↓↓↓
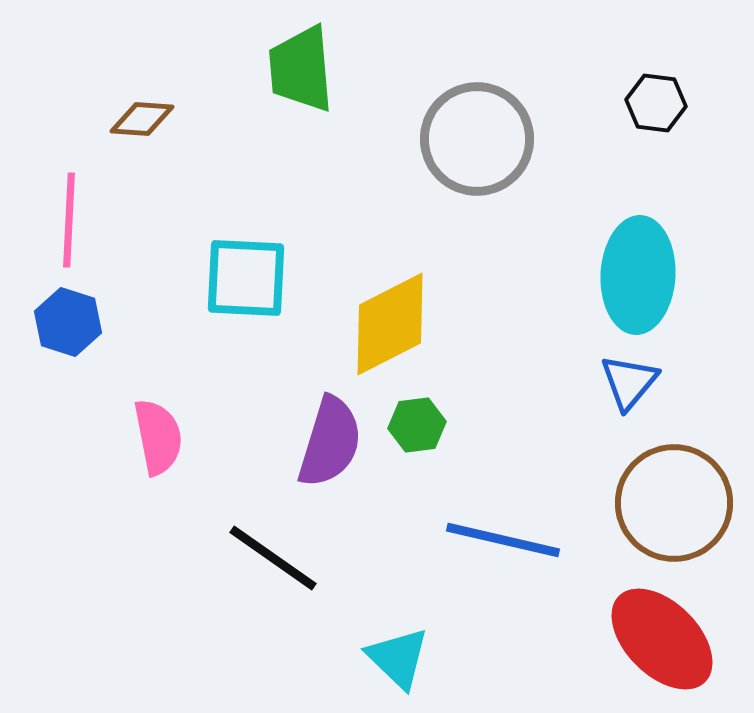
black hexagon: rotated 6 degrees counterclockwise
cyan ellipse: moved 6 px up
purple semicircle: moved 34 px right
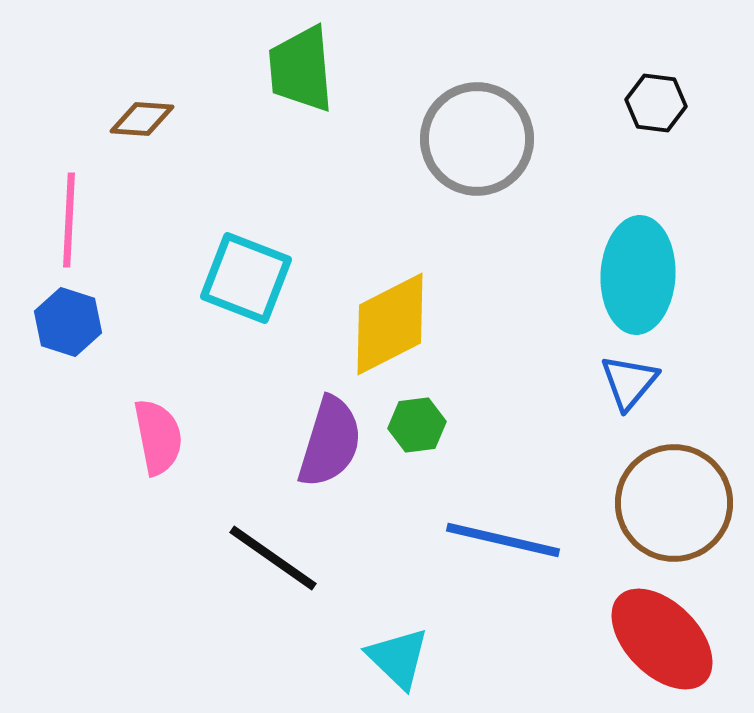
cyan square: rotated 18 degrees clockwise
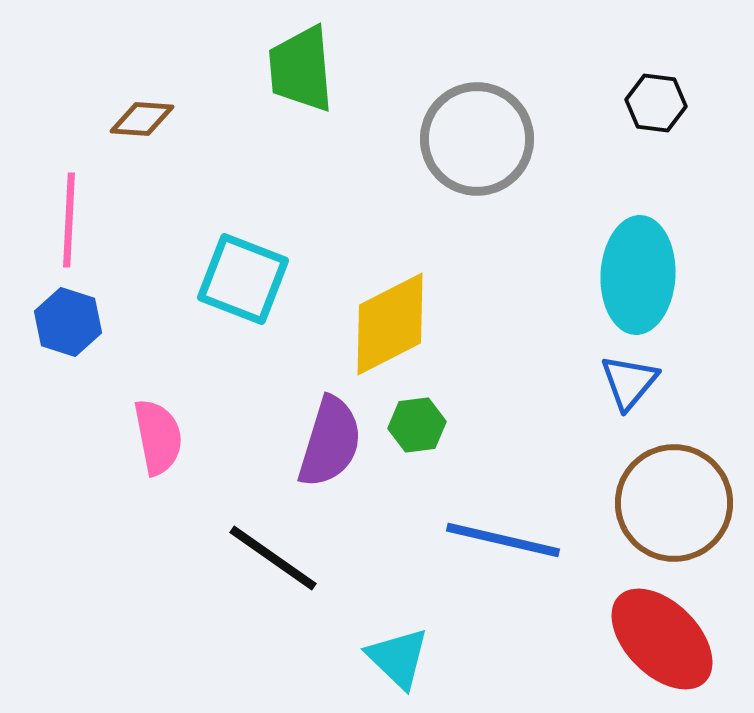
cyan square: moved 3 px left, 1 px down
↑↑↑
*Work to be completed*: Reproduce every one of the lines above verbatim, omitting the pictures from your answer.

*Output of the task*:
black hexagon: rotated 6 degrees counterclockwise
cyan ellipse: moved 6 px up
purple semicircle: moved 34 px right
cyan square: rotated 18 degrees clockwise
cyan square: moved 3 px left, 1 px down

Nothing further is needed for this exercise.